THE DATA below:
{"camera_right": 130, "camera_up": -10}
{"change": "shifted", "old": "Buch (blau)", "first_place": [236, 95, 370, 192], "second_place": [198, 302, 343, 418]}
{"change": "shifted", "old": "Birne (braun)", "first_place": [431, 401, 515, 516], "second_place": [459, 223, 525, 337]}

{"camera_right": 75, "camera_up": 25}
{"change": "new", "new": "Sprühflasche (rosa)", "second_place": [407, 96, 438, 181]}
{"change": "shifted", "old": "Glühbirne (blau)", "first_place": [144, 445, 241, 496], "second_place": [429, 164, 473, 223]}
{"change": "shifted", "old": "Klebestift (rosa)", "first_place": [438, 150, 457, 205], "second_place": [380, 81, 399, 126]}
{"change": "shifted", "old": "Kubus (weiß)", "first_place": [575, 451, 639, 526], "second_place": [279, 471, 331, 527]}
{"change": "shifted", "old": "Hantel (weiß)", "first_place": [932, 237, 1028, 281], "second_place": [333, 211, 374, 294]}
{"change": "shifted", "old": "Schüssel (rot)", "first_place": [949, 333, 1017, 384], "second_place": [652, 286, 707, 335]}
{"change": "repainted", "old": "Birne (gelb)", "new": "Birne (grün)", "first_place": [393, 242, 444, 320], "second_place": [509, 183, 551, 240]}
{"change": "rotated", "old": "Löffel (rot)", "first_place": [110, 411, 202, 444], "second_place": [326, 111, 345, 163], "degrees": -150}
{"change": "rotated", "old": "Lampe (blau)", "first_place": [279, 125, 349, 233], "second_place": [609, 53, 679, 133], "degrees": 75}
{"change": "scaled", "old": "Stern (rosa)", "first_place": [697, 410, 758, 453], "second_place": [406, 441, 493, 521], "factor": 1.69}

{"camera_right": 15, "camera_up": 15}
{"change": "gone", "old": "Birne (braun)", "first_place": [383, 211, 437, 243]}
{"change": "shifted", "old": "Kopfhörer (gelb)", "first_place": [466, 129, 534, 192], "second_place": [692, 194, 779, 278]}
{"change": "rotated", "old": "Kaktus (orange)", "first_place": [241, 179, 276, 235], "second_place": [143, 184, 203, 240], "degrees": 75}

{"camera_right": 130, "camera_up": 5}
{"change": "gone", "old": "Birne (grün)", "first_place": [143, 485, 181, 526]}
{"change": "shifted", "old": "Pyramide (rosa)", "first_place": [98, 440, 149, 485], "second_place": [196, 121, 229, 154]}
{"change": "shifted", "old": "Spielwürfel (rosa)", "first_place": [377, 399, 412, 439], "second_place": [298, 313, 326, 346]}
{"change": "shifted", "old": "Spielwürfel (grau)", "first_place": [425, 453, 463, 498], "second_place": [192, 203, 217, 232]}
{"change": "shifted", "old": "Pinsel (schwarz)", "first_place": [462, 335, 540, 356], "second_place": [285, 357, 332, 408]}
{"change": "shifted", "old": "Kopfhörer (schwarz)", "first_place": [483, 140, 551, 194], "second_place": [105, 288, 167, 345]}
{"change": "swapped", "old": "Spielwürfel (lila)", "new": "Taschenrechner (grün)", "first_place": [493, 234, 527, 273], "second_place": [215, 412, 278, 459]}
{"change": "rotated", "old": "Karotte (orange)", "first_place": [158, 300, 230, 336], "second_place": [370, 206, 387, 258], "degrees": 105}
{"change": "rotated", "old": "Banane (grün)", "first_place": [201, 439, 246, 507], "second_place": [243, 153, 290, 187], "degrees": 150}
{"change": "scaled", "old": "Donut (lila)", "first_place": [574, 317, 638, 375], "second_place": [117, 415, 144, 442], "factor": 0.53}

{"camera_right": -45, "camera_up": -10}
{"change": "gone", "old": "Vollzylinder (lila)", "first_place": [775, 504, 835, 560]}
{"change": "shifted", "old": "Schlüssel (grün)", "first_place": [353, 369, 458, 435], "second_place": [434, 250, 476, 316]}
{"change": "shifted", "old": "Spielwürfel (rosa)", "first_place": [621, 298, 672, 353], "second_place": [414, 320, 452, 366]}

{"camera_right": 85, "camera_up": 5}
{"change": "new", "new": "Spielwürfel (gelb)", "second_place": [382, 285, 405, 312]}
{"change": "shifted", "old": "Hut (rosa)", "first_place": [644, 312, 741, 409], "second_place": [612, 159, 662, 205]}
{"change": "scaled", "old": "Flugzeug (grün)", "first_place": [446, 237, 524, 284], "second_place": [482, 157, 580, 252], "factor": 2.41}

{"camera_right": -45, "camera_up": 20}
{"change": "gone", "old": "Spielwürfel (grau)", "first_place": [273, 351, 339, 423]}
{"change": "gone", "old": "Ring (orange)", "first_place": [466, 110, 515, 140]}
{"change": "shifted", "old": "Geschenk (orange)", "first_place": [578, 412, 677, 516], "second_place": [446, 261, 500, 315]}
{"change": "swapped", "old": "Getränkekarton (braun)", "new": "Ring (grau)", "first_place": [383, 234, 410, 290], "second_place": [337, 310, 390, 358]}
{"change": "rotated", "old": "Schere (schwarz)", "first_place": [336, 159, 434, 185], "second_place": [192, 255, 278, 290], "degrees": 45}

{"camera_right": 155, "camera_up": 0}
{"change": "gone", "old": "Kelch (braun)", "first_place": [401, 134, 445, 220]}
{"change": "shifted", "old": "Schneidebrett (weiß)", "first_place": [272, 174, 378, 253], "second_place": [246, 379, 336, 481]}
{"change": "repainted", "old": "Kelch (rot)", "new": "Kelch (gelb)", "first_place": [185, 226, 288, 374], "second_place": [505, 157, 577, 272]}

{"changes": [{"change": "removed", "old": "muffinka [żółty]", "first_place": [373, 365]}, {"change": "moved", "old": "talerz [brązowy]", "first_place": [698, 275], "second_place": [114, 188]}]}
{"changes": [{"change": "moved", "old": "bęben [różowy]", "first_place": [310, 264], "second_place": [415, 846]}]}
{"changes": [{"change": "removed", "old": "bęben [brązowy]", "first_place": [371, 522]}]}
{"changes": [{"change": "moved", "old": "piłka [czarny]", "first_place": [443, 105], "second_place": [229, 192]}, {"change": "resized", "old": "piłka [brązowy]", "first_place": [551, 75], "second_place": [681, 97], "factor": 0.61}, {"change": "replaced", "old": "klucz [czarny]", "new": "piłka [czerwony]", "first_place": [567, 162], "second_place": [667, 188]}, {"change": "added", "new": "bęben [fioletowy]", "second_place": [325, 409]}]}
End of THE DATA.
* [EXERCISE] What is needed is an exact repetition of all the entries above.

* [COMPLETED TASK]
{"camera_right": 130, "camera_up": -10}
{"change": "shifted", "old": "Buch (blau)", "first_place": [236, 95, 370, 192], "second_place": [198, 302, 343, 418]}
{"change": "shifted", "old": "Birne (braun)", "first_place": [431, 401, 515, 516], "second_place": [459, 223, 525, 337]}

{"camera_right": 75, "camera_up": 25}
{"change": "new", "new": "Sprühflasche (rosa)", "second_place": [407, 96, 438, 181]}
{"change": "shifted", "old": "Glühbirne (blau)", "first_place": [144, 445, 241, 496], "second_place": [429, 164, 473, 223]}
{"change": "shifted", "old": "Klebestift (rosa)", "first_place": [438, 150, 457, 205], "second_place": [380, 81, 399, 126]}
{"change": "shifted", "old": "Kubus (weiß)", "first_place": [575, 451, 639, 526], "second_place": [279, 471, 331, 527]}
{"change": "shifted", "old": "Hantel (weiß)", "first_place": [932, 237, 1028, 281], "second_place": [333, 211, 374, 294]}
{"change": "shifted", "old": "Schüssel (rot)", "first_place": [949, 333, 1017, 384], "second_place": [652, 286, 707, 335]}
{"change": "repainted", "old": "Birne (gelb)", "new": "Birne (grün)", "first_place": [393, 242, 444, 320], "second_place": [509, 183, 551, 240]}
{"change": "rotated", "old": "Löffel (rot)", "first_place": [110, 411, 202, 444], "second_place": [326, 111, 345, 163], "degrees": -150}
{"change": "rotated", "old": "Lampe (blau)", "first_place": [279, 125, 349, 233], "second_place": [609, 53, 679, 133], "degrees": 75}
{"change": "scaled", "old": "Stern (rosa)", "first_place": [697, 410, 758, 453], "second_place": [406, 441, 493, 521], "factor": 1.69}

{"camera_right": 15, "camera_up": 15}
{"change": "gone", "old": "Birne (braun)", "first_place": [383, 211, 437, 243]}
{"change": "shifted", "old": "Kopfhörer (gelb)", "first_place": [466, 129, 534, 192], "second_place": [692, 194, 779, 278]}
{"change": "rotated", "old": "Kaktus (orange)", "first_place": [241, 179, 276, 235], "second_place": [143, 184, 203, 240], "degrees": 75}

{"camera_right": 130, "camera_up": 5}
{"change": "gone", "old": "Birne (grün)", "first_place": [143, 485, 181, 526]}
{"change": "shifted", "old": "Pyramide (rosa)", "first_place": [98, 440, 149, 485], "second_place": [196, 121, 229, 154]}
{"change": "shifted", "old": "Spielwürfel (rosa)", "first_place": [377, 399, 412, 439], "second_place": [298, 313, 326, 346]}
{"change": "shifted", "old": "Spielwürfel (grau)", "first_place": [425, 453, 463, 498], "second_place": [192, 203, 217, 232]}
{"change": "shifted", "old": "Pinsel (schwarz)", "first_place": [462, 335, 540, 356], "second_place": [285, 357, 332, 408]}
{"change": "shifted", "old": "Kopfhörer (schwarz)", "first_place": [483, 140, 551, 194], "second_place": [105, 288, 167, 345]}
{"change": "swapped", "old": "Spielwürfel (lila)", "new": "Taschenrechner (grün)", "first_place": [493, 234, 527, 273], "second_place": [215, 412, 278, 459]}
{"change": "rotated", "old": "Karotte (orange)", "first_place": [158, 300, 230, 336], "second_place": [370, 206, 387, 258], "degrees": 105}
{"change": "rotated", "old": "Banane (grün)", "first_place": [201, 439, 246, 507], "second_place": [243, 153, 290, 187], "degrees": 150}
{"change": "scaled", "old": "Donut (lila)", "first_place": [574, 317, 638, 375], "second_place": [117, 415, 144, 442], "factor": 0.53}

{"camera_right": -45, "camera_up": -10}
{"change": "gone", "old": "Vollzylinder (lila)", "first_place": [775, 504, 835, 560]}
{"change": "shifted", "old": "Schlüssel (grün)", "first_place": [353, 369, 458, 435], "second_place": [434, 250, 476, 316]}
{"change": "shifted", "old": "Spielwürfel (rosa)", "first_place": [621, 298, 672, 353], "second_place": [414, 320, 452, 366]}

{"camera_right": 85, "camera_up": 5}
{"change": "new", "new": "Spielwürfel (gelb)", "second_place": [382, 285, 405, 312]}
{"change": "shifted", "old": "Hut (rosa)", "first_place": [644, 312, 741, 409], "second_place": [612, 159, 662, 205]}
{"change": "scaled", "old": "Flugzeug (grün)", "first_place": [446, 237, 524, 284], "second_place": [482, 157, 580, 252], "factor": 2.41}

{"camera_right": -45, "camera_up": 20}
{"change": "gone", "old": "Spielwürfel (grau)", "first_place": [273, 351, 339, 423]}
{"change": "gone", "old": "Ring (orange)", "first_place": [466, 110, 515, 140]}
{"change": "shifted", "old": "Geschenk (orange)", "first_place": [578, 412, 677, 516], "second_place": [446, 261, 500, 315]}
{"change": "swapped", "old": "Getränkekarton (braun)", "new": "Ring (grau)", "first_place": [383, 234, 410, 290], "second_place": [337, 310, 390, 358]}
{"change": "rotated", "old": "Schere (schwarz)", "first_place": [336, 159, 434, 185], "second_place": [192, 255, 278, 290], "degrees": 45}

{"camera_right": 155, "camera_up": 0}
{"change": "gone", "old": "Kelch (braun)", "first_place": [401, 134, 445, 220]}
{"change": "shifted", "old": "Schneidebrett (weiß)", "first_place": [272, 174, 378, 253], "second_place": [246, 379, 336, 481]}
{"change": "repainted", "old": "Kelch (rot)", "new": "Kelch (gelb)", "first_place": [185, 226, 288, 374], "second_place": [505, 157, 577, 272]}

{"changes": [{"change": "removed", "old": "muffinka [żółty]", "first_place": [373, 365]}, {"change": "moved", "old": "talerz [brązowy]", "first_place": [698, 275], "second_place": [114, 188]}]}
{"changes": [{"change": "moved", "old": "bęben [różowy]", "first_place": [310, 264], "second_place": [415, 846]}]}
{"changes": [{"change": "removed", "old": "bęben [brązowy]", "first_place": [371, 522]}]}
{"changes": [{"change": "moved", "old": "piłka [czarny]", "first_place": [443, 105], "second_place": [229, 192]}, {"change": "resized", "old": "piłka [brązowy]", "first_place": [551, 75], "second_place": [681, 97], "factor": 0.61}, {"change": "replaced", "old": "klucz [czarny]", "new": "piłka [czerwony]", "first_place": [567, 162], "second_place": [667, 188]}, {"change": "added", "new": "bęben [fioletowy]", "second_place": [325, 409]}]}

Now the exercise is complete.